● **Aim of the task**
Return the rows below word for word, leaving out the pictures.

[Dataset excerpts]
....
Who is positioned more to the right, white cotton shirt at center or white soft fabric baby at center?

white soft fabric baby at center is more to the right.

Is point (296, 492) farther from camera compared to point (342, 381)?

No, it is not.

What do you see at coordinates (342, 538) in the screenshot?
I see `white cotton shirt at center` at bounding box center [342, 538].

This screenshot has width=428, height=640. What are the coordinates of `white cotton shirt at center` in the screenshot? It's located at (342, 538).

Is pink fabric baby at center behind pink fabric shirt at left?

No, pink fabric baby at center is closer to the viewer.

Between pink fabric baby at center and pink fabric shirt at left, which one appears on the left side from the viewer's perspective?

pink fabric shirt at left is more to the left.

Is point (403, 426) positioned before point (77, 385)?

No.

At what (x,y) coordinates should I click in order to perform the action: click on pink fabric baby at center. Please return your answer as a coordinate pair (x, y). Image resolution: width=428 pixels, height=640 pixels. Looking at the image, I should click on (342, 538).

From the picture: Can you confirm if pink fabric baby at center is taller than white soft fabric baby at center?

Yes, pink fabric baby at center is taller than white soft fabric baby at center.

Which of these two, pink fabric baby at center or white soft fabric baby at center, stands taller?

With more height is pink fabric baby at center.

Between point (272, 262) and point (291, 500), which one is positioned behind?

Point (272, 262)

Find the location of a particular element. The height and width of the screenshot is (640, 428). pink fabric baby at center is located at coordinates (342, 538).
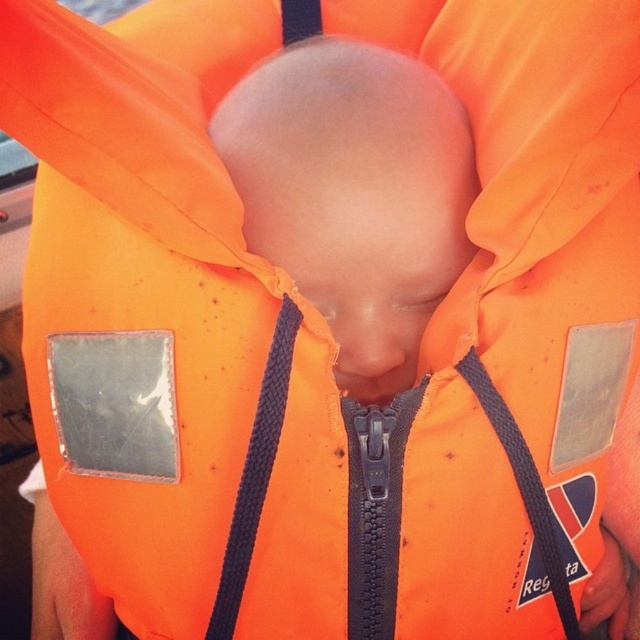
Question: Which of the following is the closest to the observer?

Choices:
 (A) (536, 524)
 (B) (339, 289)

Answer: (B)

Question: Which point is farther to the camera?

Choices:
 (A) smooth skin head at center
 (B) black fabric strap at center
 (C) black braided strap at center

Answer: (A)

Question: From the image, what is the correct spatial relationship of smooth skin head at center in relation to black fabric strap at center?

Choices:
 (A) right
 (B) left

Answer: (B)

Question: Which object appears closest to the camera in this image?

Choices:
 (A) black braided strap at center
 (B) black fabric strap at center

Answer: (A)

Question: Can you confirm if smooth skin head at center is smaller than black braided strap at center?

Choices:
 (A) yes
 (B) no

Answer: (B)

Question: In this image, where is black braided strap at center located relative to black fabric strap at center?

Choices:
 (A) right
 (B) left

Answer: (B)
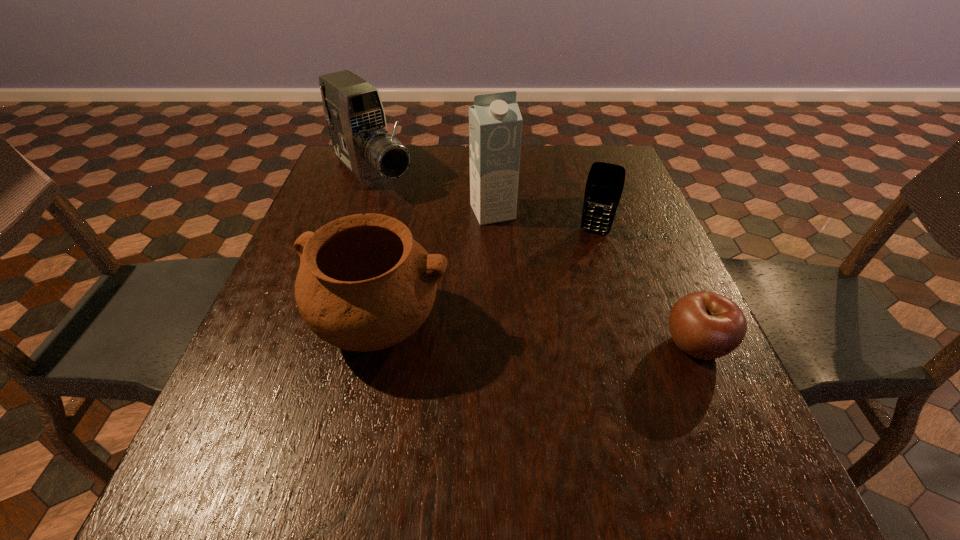
Where is `free space located at the front of the second tallest object, highlighting the lens`? free space located at the front of the second tallest object, highlighting the lens is located at coordinates (443, 247).

Where is `free spot located 0.250m on the screen of the second object from right to left`? The image size is (960, 540). free spot located 0.250m on the screen of the second object from right to left is located at coordinates (569, 310).

Locate an element on the screen. This screenshot has height=540, width=960. blank area located 0.340m on the screen of the second object from right to left is located at coordinates (560, 343).

Locate an element on the screen. The image size is (960, 540). free space located on the screen of the second object from right to left is located at coordinates (583, 265).

The image size is (960, 540). Find the location of `free space located on the front label of the carton`. free space located on the front label of the carton is located at coordinates (527, 278).

Locate an element on the screen. This screenshot has height=540, width=960. vacant region located 0.160m on the front label of the carton is located at coordinates (520, 266).

At what (x,y) coordinates should I click in order to perform the action: click on free spot located 0.160m on the front label of the carton. Please return your answer as a coordinate pair (x, y). Looking at the image, I should click on click(520, 266).

The width and height of the screenshot is (960, 540). Identify the location of object present at the far edge. (353, 109).

The image size is (960, 540). What are the coordinates of `pottery at the left edge` in the screenshot? It's located at (364, 284).

Locate an element on the screen. The image size is (960, 540). camcorder that is at the left edge is located at coordinates (353, 109).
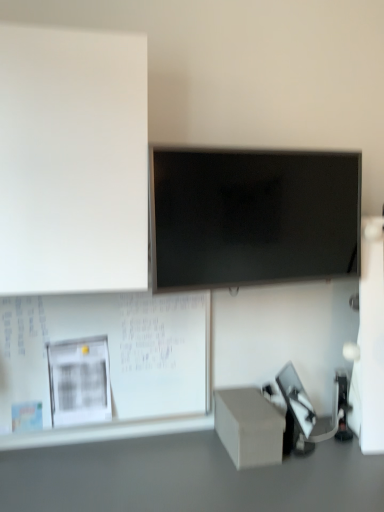
The height and width of the screenshot is (512, 384). In order to click on vacant space to the left of matte gray cube at lower right in this screenshot , I will do `click(193, 449)`.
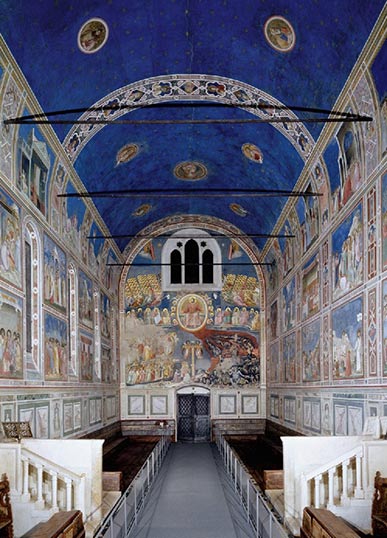
This screenshot has width=387, height=538. I want to click on handrails, so click(50, 463), click(337, 459).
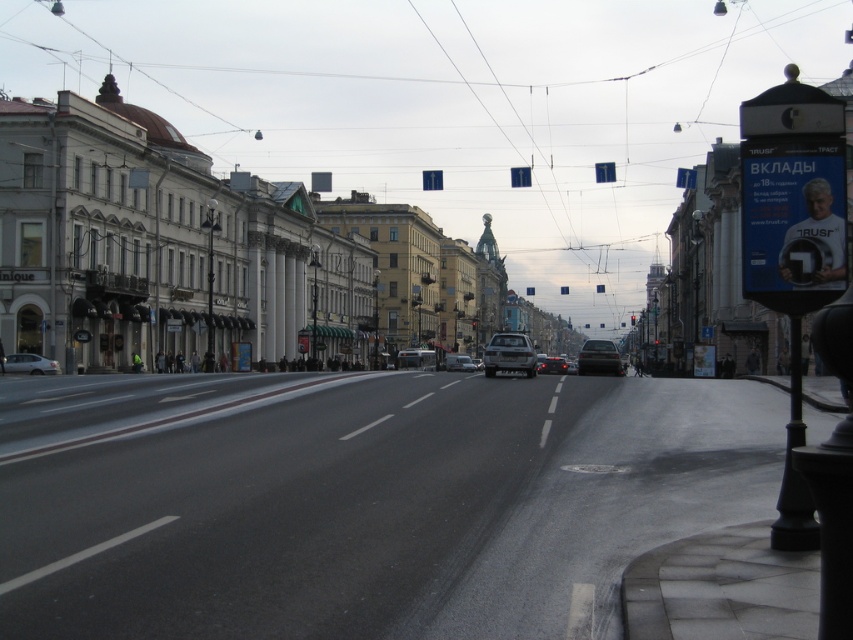
Can you confirm if metallic silver car at center is positioned above matte silver van at center?

Indeed, metallic silver car at center is positioned over matte silver van at center.

Who is shorter, metallic silver car at center or matte silver van at center?

matte silver van at center is shorter.

Describe the element at coordinates (509, 355) in the screenshot. I see `metallic silver car at center` at that location.

The image size is (853, 640). Identify the location of metallic silver car at center. (509, 355).

Does metallic silver car at center appear on the right side of silver metallic suv at center?

Yes, metallic silver car at center is to the right of silver metallic suv at center.

Does metallic silver car at center come in front of silver metallic suv at center?

Yes.

Who is more distant from viewer, (502, 337) or (465, 358)?

Point (465, 358)

I want to click on metallic silver car at center, so click(x=509, y=355).

Between dark gray metallic car at center and silver metallic suv at center, which one has less height?

silver metallic suv at center

Describe the element at coordinates (599, 356) in the screenshot. This screenshot has width=853, height=640. I see `dark gray metallic car at center` at that location.

At what (x,y) coordinates should I click in order to perform the action: click on dark gray metallic car at center. Please return your answer as a coordinate pair (x, y). This screenshot has height=640, width=853. Looking at the image, I should click on (599, 356).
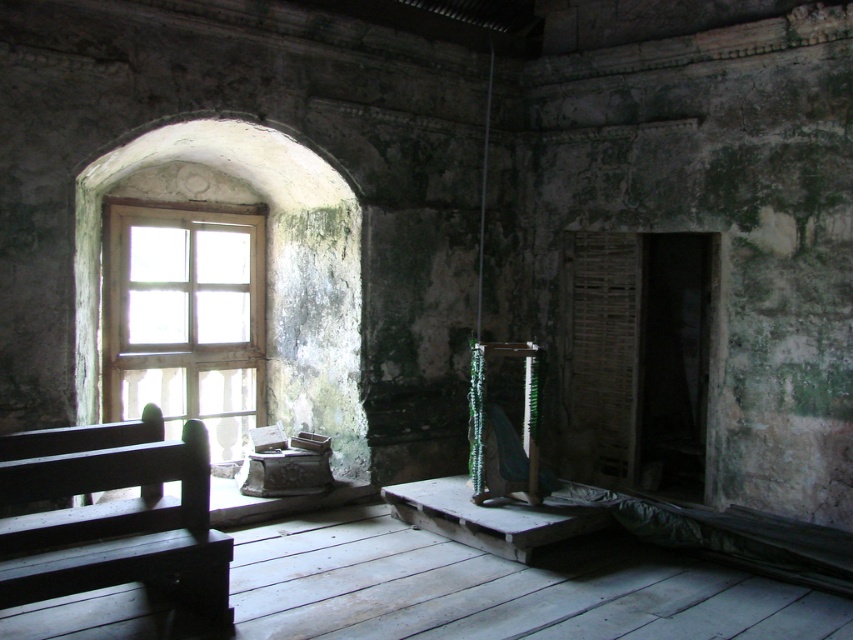
Question: Which point is closer to the camera?

Choices:
 (A) wooden at left
 (B) dark wood bench at left

Answer: (B)

Question: Does dark wood bench at left appear on the right side of wooden at left?

Choices:
 (A) no
 (B) yes

Answer: (B)

Question: Can you confirm if dark wood bench at left is thinner than wooden at left?

Choices:
 (A) no
 (B) yes

Answer: (A)

Question: Is dark wood bench at left smaller than wooden at left?

Choices:
 (A) no
 (B) yes

Answer: (B)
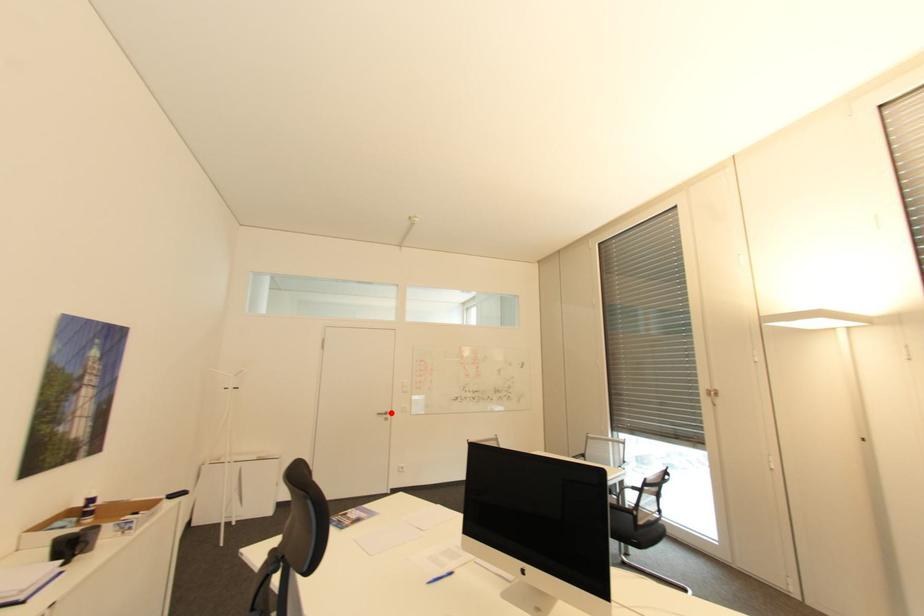
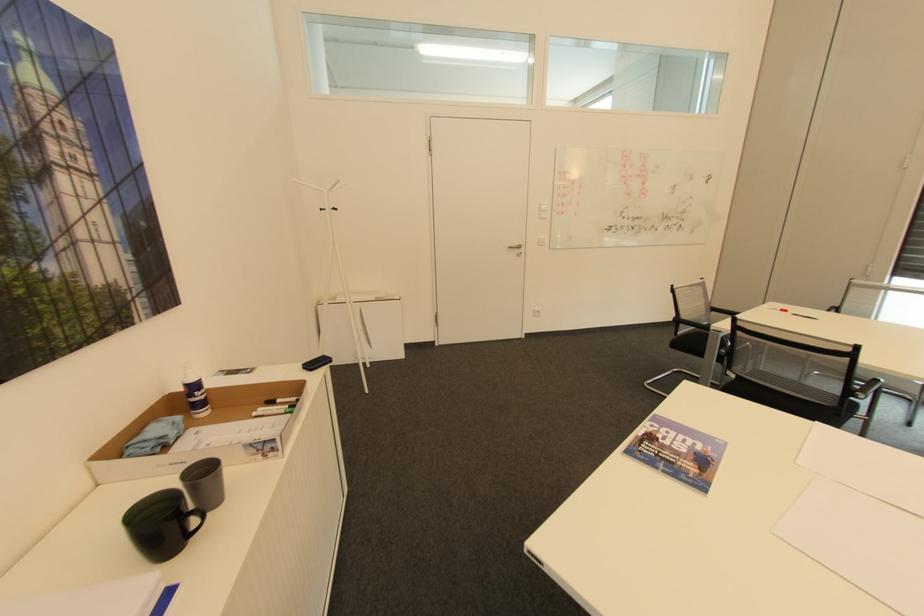
In the second image, find the point that corresponds to the highlighted location in the first image.

(524, 246)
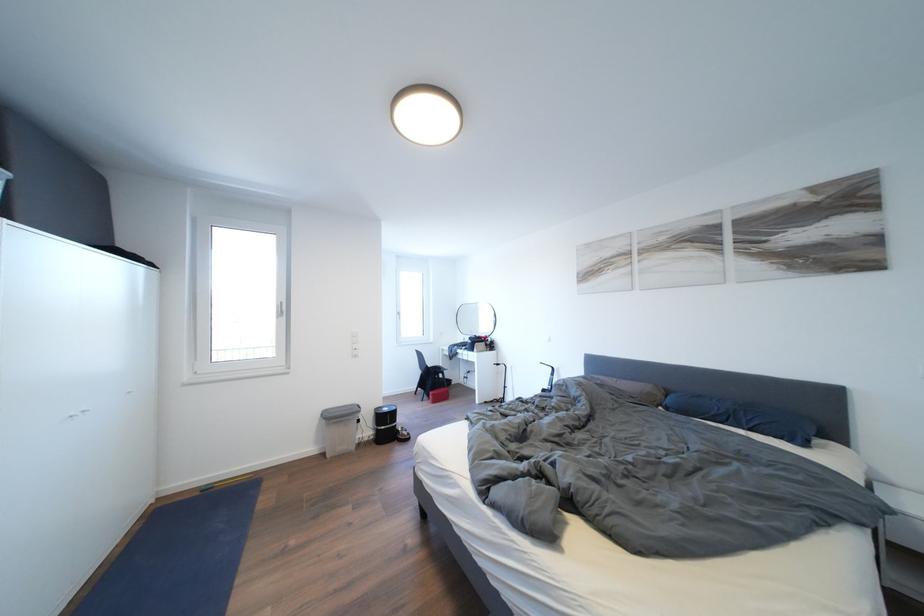
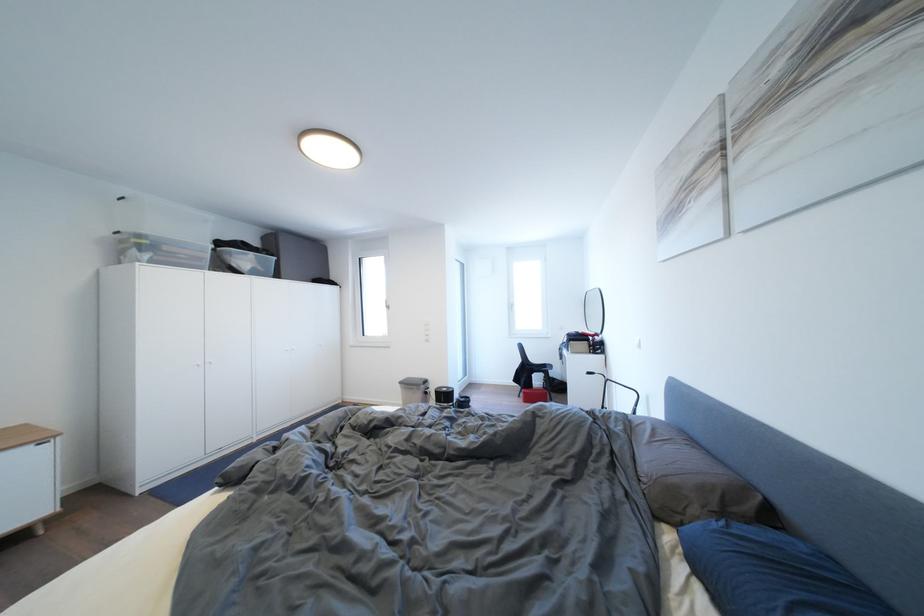
Locate, in the second image, the point that corresponds to [441,400] in the first image.

(532, 398)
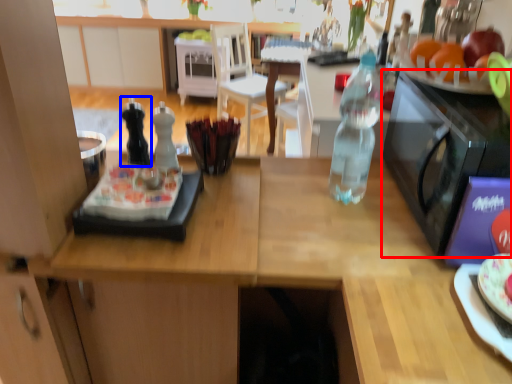
Question: Which of the following is the farthest to the observer, microwave oven (highlighted by a red box) or bottle (highlighted by a blue box)?

Choices:
 (A) microwave oven
 (B) bottle

Answer: (B)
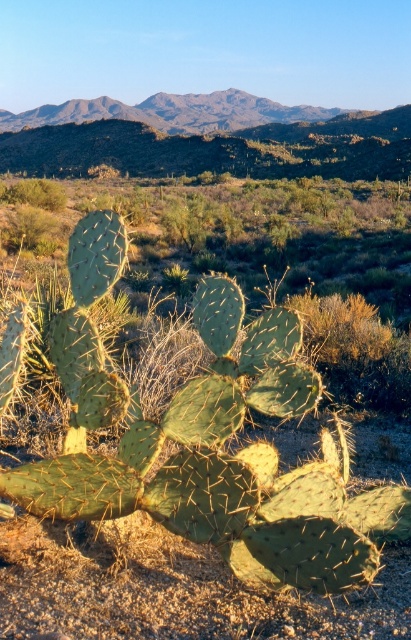
Question: Is green spiny cactus at center wider than rugged brown mountain at upper center?

Choices:
 (A) no
 (B) yes

Answer: (A)

Question: Which point is closer to the camera?

Choices:
 (A) (212, 492)
 (B) (226, 113)

Answer: (A)

Question: Is green spiny cactus at center positioned behind rugged brown mountain at upper center?

Choices:
 (A) yes
 (B) no

Answer: (B)

Question: Is green spiny cactus at center bigger than rugged brown mountain at upper center?

Choices:
 (A) yes
 (B) no

Answer: (B)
....
● **Exercise result**
Who is positioned more to the right, white cotton shirt at center or white soft fabric baby at center?

white soft fabric baby at center is more to the right.

Is point (296, 492) farther from camera compared to point (342, 381)?

No, it is not.

What do you see at coordinates (342, 538) in the screenshot?
I see `white cotton shirt at center` at bounding box center [342, 538].

This screenshot has width=428, height=640. What are the coordinates of `white cotton shirt at center` in the screenshot? It's located at (342, 538).

Is pink fabric baby at center behind pink fabric shirt at left?

No, pink fabric baby at center is closer to the viewer.

Between pink fabric baby at center and pink fabric shirt at left, which one appears on the left side from the viewer's perspective?

pink fabric shirt at left is more to the left.

Is point (403, 426) positioned before point (77, 385)?

No.

At what (x,y) coordinates should I click in order to perform the action: click on pink fabric baby at center. Please return your answer as a coordinate pair (x, y). Image resolution: width=428 pixels, height=640 pixels. Looking at the image, I should click on (342, 538).

From the picture: Can you confirm if pink fabric baby at center is taller than white soft fabric baby at center?

Yes, pink fabric baby at center is taller than white soft fabric baby at center.

Which of these two, pink fabric baby at center or white soft fabric baby at center, stands taller?

With more height is pink fabric baby at center.

Between point (272, 262) and point (291, 500), which one is positioned behind?

Point (272, 262)

Find the location of a particular element. The height and width of the screenshot is (640, 428). pink fabric baby at center is located at coordinates (342, 538).
Question: Which of the following is the closest to the observer?

Choices:
 (A) (536, 524)
 (B) (339, 289)

Answer: (B)

Question: Which point is farther to the camera?

Choices:
 (A) smooth skin head at center
 (B) black fabric strap at center
 (C) black braided strap at center

Answer: (A)

Question: From the image, what is the correct spatial relationship of smooth skin head at center in relation to black fabric strap at center?

Choices:
 (A) right
 (B) left

Answer: (B)

Question: Which object appears closest to the camera in this image?

Choices:
 (A) black braided strap at center
 (B) black fabric strap at center

Answer: (A)

Question: Can you confirm if smooth skin head at center is smaller than black braided strap at center?

Choices:
 (A) yes
 (B) no

Answer: (B)

Question: In this image, where is black braided strap at center located relative to black fabric strap at center?

Choices:
 (A) right
 (B) left

Answer: (B)
Where is `free space located at the front of the second tallest object, highlighting the lens`? free space located at the front of the second tallest object, highlighting the lens is located at coordinates (443, 247).

Where is `free spot located 0.250m on the screen of the second object from right to left`? The image size is (960, 540). free spot located 0.250m on the screen of the second object from right to left is located at coordinates (569, 310).

Locate an element on the screen. This screenshot has height=540, width=960. blank area located 0.340m on the screen of the second object from right to left is located at coordinates (560, 343).

Locate an element on the screen. The image size is (960, 540). free space located on the screen of the second object from right to left is located at coordinates (583, 265).

The image size is (960, 540). Find the location of `free space located on the front label of the carton`. free space located on the front label of the carton is located at coordinates (527, 278).

Locate an element on the screen. This screenshot has height=540, width=960. vacant region located 0.160m on the front label of the carton is located at coordinates (520, 266).

At what (x,y) coordinates should I click in order to perform the action: click on free spot located 0.160m on the front label of the carton. Please return your answer as a coordinate pair (x, y). Looking at the image, I should click on click(520, 266).

The width and height of the screenshot is (960, 540). Identify the location of object present at the far edge. (353, 109).

The image size is (960, 540). What are the coordinates of `pottery at the left edge` in the screenshot? It's located at (364, 284).

Locate an element on the screen. The image size is (960, 540). camcorder that is at the left edge is located at coordinates (353, 109).
The height and width of the screenshot is (512, 384). In order to click on vacant space to the left of matte gray cube at lower right in this screenshot , I will do `click(193, 449)`.
This screenshot has width=387, height=538. I want to click on handrails, so click(50, 463), click(337, 459).
Can you confirm if metallic silver car at center is positioned above matte silver van at center?

Indeed, metallic silver car at center is positioned over matte silver van at center.

Who is shorter, metallic silver car at center or matte silver van at center?

matte silver van at center is shorter.

Describe the element at coordinates (509, 355) in the screenshot. I see `metallic silver car at center` at that location.

The image size is (853, 640). Identify the location of metallic silver car at center. (509, 355).

Does metallic silver car at center appear on the right side of silver metallic suv at center?

Yes, metallic silver car at center is to the right of silver metallic suv at center.

Does metallic silver car at center come in front of silver metallic suv at center?

Yes.

Who is more distant from viewer, (502, 337) or (465, 358)?

Point (465, 358)

I want to click on metallic silver car at center, so click(x=509, y=355).

Between dark gray metallic car at center and silver metallic suv at center, which one has less height?

silver metallic suv at center

Describe the element at coordinates (599, 356) in the screenshot. This screenshot has width=853, height=640. I see `dark gray metallic car at center` at that location.

At what (x,y) coordinates should I click in order to perform the action: click on dark gray metallic car at center. Please return your answer as a coordinate pair (x, y). This screenshot has height=640, width=853. Looking at the image, I should click on (599, 356).
Question: Which point is closer to the camera?

Choices:
 (A) wooden at left
 (B) dark wood bench at left

Answer: (B)

Question: Does dark wood bench at left appear on the right side of wooden at left?

Choices:
 (A) no
 (B) yes

Answer: (B)

Question: Can you confirm if dark wood bench at left is thinner than wooden at left?

Choices:
 (A) no
 (B) yes

Answer: (A)

Question: Is dark wood bench at left smaller than wooden at left?

Choices:
 (A) no
 (B) yes

Answer: (B)
In the second image, find the point that corresponds to the highlighted location in the first image.

(524, 246)
Locate, in the second image, the point that corresponds to [441,400] in the first image.

(532, 398)
Question: Which of the following is the farthest to the observer, microwave oven (highlighted by a red box) or bottle (highlighted by a blue box)?

Choices:
 (A) microwave oven
 (B) bottle

Answer: (B)
Question: Is green spiny cactus at center wider than rugged brown mountain at upper center?

Choices:
 (A) no
 (B) yes

Answer: (A)

Question: Which point is closer to the camera?

Choices:
 (A) (212, 492)
 (B) (226, 113)

Answer: (A)

Question: Is green spiny cactus at center positioned behind rugged brown mountain at upper center?

Choices:
 (A) yes
 (B) no

Answer: (B)

Question: Is green spiny cactus at center bigger than rugged brown mountain at upper center?

Choices:
 (A) yes
 (B) no

Answer: (B)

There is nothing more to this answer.